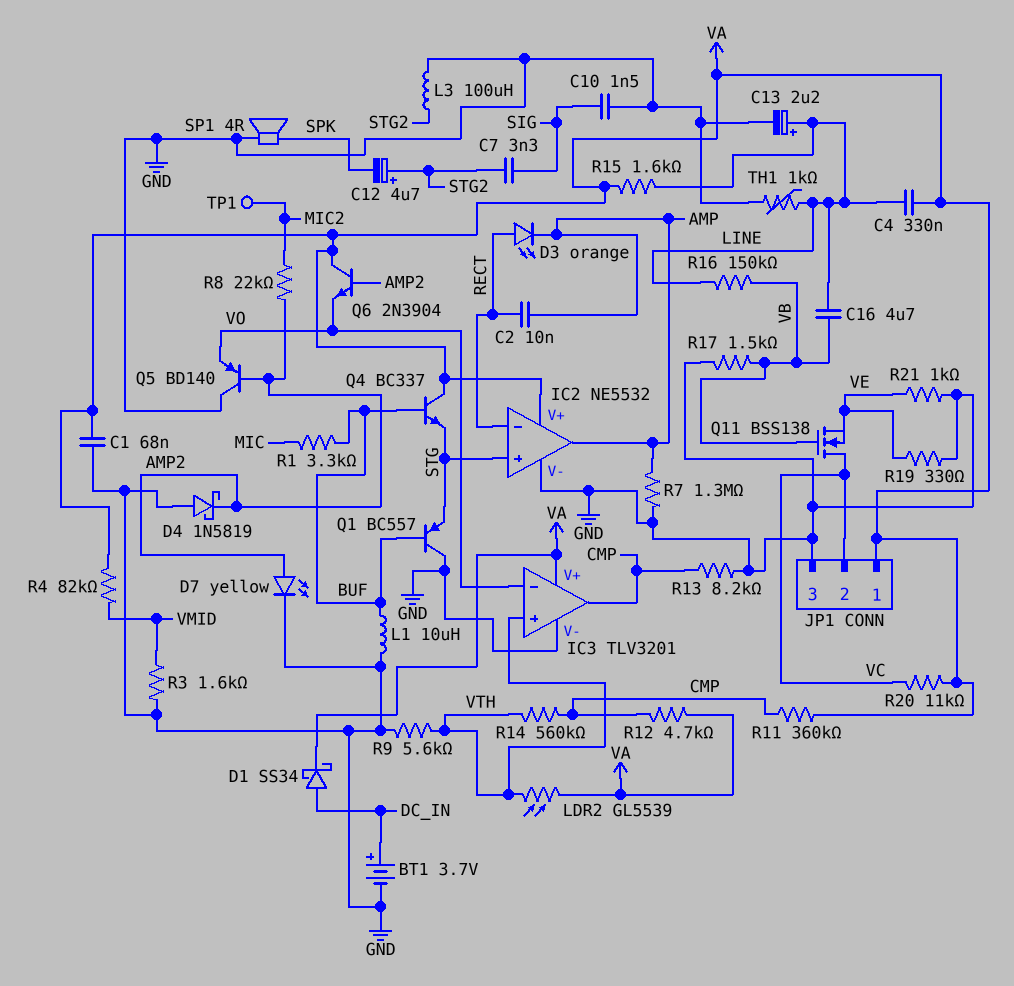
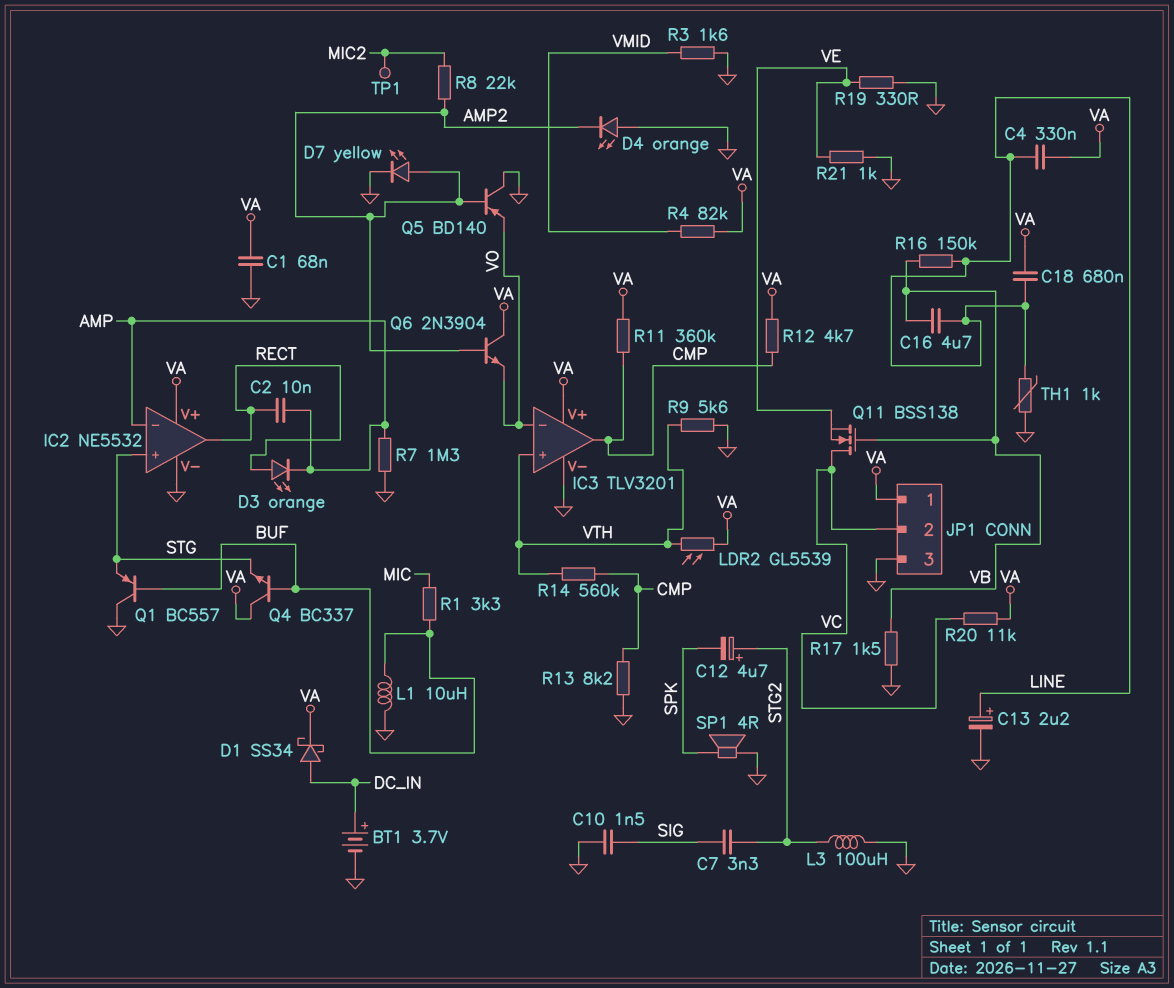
C18: none -> 680nF (LINE, VA)
D4: schottky 1N5819 (A GND, K AMP2) -> LED orange (A GND, K AMP2)
IC2 pin in-: RECT -> AMP
IC2 pin out: AMP -> RECT
R15: 1.6k (LINE, VA) -> none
--------------------
*Assignment*
The expected output is every record above, copied exactly, without pictures.

*Answer section*
C18: none -> 680nF (LINE, VA)
D4: schottky 1N5819 (A GND, K AMP2) -> LED orange (A GND, K AMP2)
IC2 pin in-: RECT -> AMP
IC2 pin out: AMP -> RECT
R15: 1.6k (LINE, VA) -> none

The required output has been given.